*Directions*
From the entries below, copy each line in which the word "degrees" occurs.

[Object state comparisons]
━━━━━━━━━━
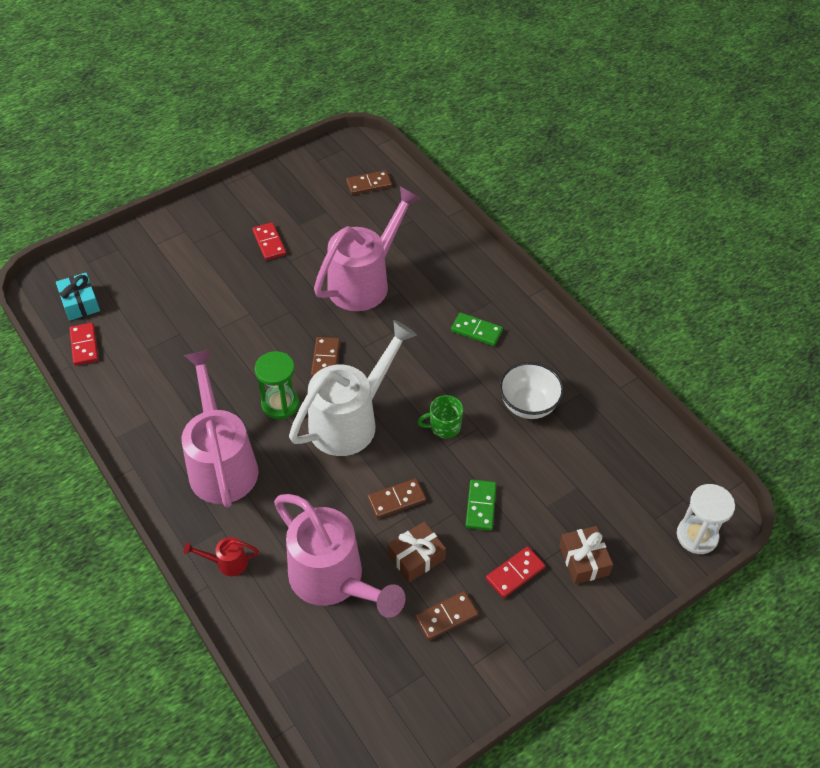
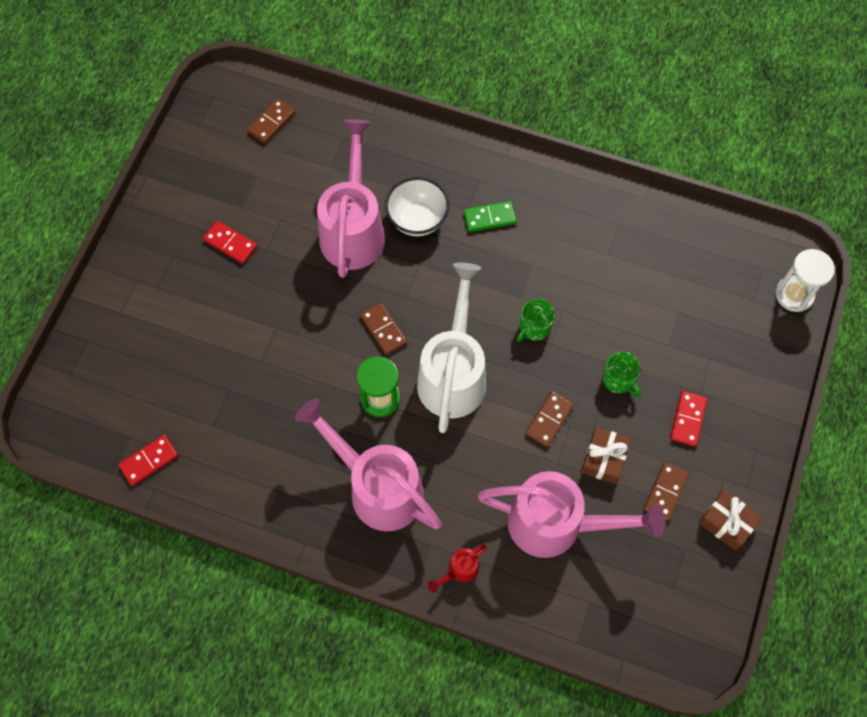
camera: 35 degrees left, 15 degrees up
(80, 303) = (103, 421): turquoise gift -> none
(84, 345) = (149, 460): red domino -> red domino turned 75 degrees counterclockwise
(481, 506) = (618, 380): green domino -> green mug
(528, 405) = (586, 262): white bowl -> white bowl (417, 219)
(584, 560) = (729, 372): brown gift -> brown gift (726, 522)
━━━━━━━━━━
*Reply*
camera: 35 degrees left, 15 degrees up
(84, 345) = (149, 460): red domino -> red domino turned 75 degrees counterclockwise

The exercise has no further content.